_EXERCISE GOAL_
Set down precisely the lines from the line with "pink nutela" through the end of the material, inclusive, and no pictures.

-- Opening Marker --

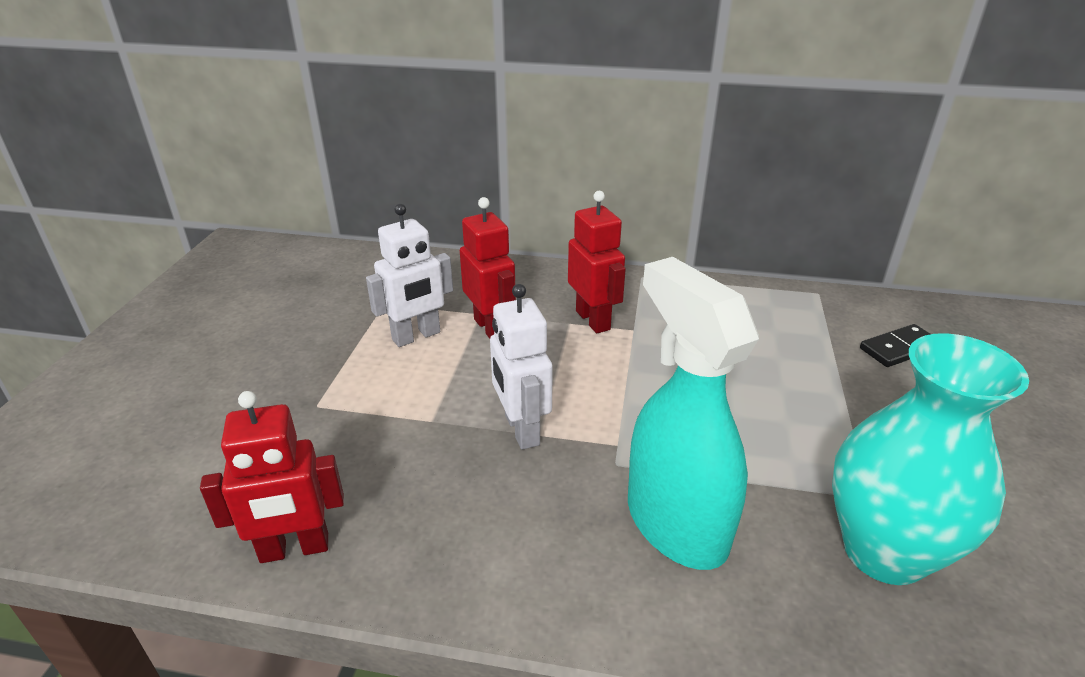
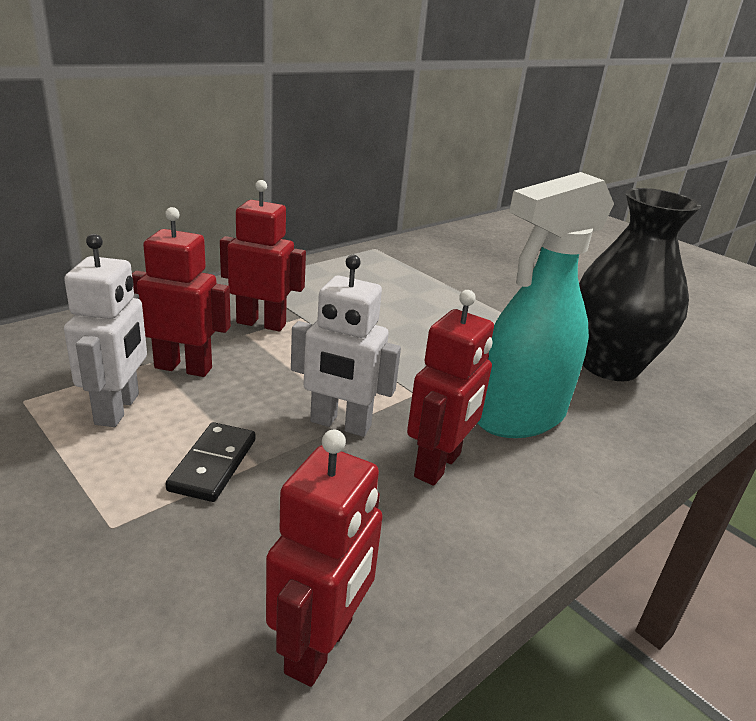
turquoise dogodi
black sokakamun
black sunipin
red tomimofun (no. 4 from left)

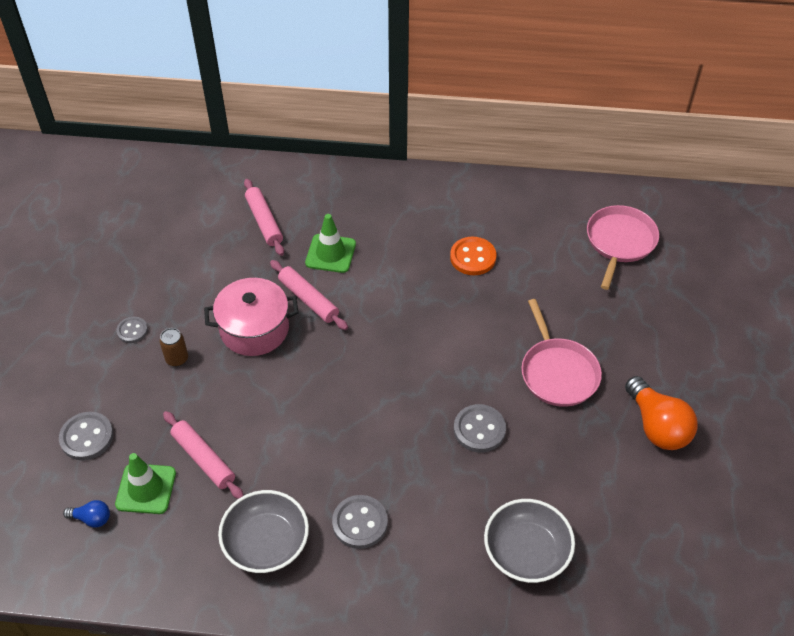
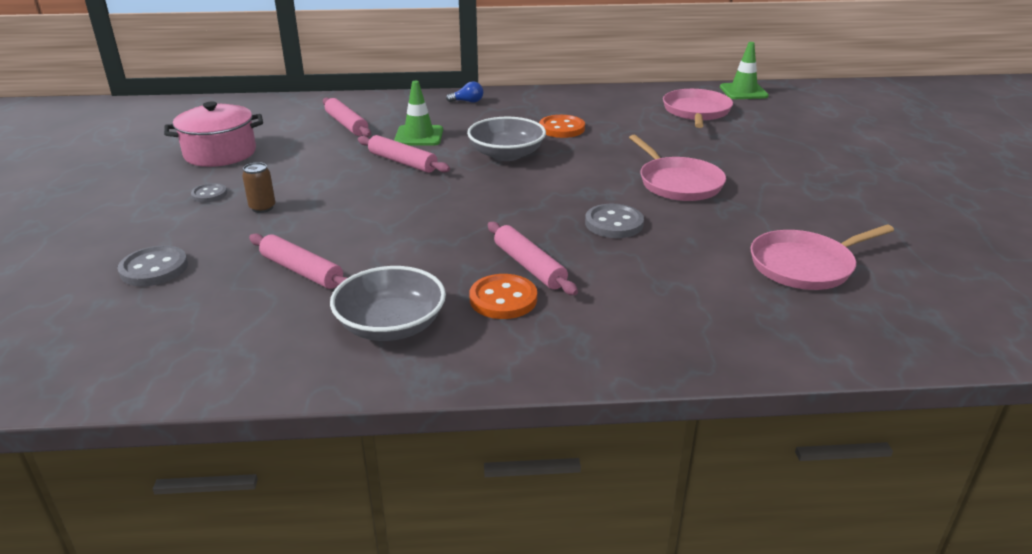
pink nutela
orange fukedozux
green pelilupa (no. 2 from left)
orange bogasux (no. 1 from left)
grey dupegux (no. 2 from left)
blue fukedozux
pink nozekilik (no. 4 from left)
pink vapenu (no. 3 from left)

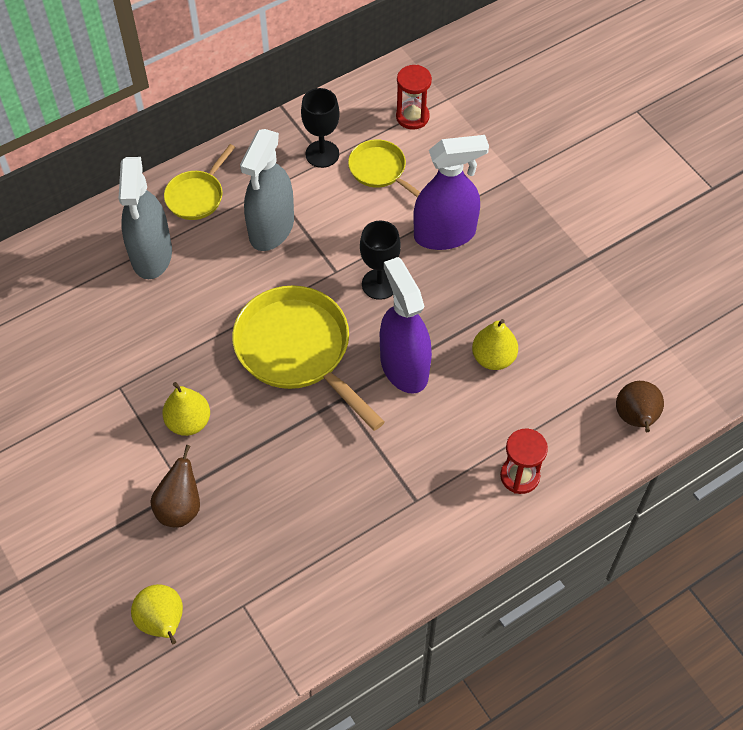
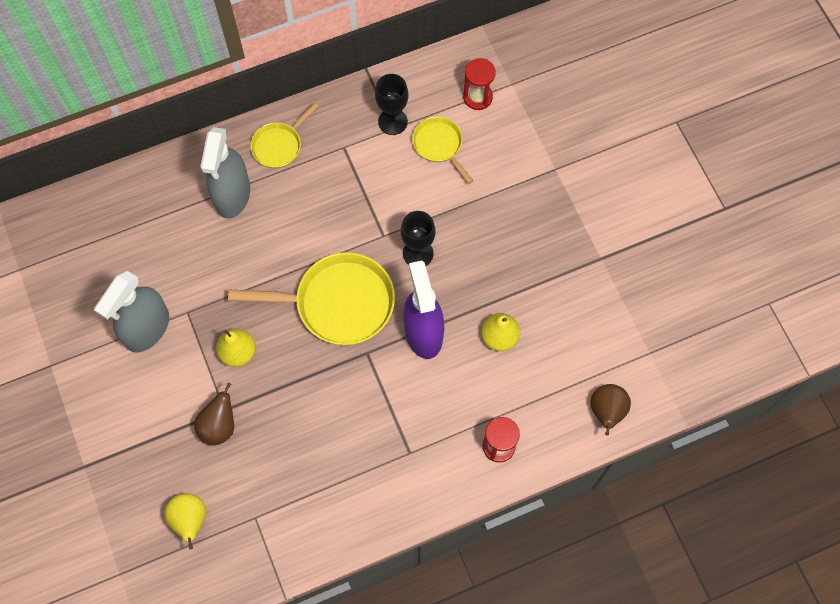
grey dogodi (no. 1 from left)
purple dogodi (no. 2 from left in the first image)
yellow vapenu (no. 2 from left)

-- Closing Marker --

_SOLUTION FOR THIS TASK_
pink nutela
orange fukedozux
green pelilupa (no. 2 from left)
orange bogasux (no. 1 from left)
grey dupegux (no. 2 from left)
blue fukedozux
pink nozekilik (no. 4 from left)
pink vapenu (no. 3 from left)

grey dogodi (no. 1 from left)
purple dogodi (no. 2 from left in the first image)
yellow vapenu (no. 2 from left)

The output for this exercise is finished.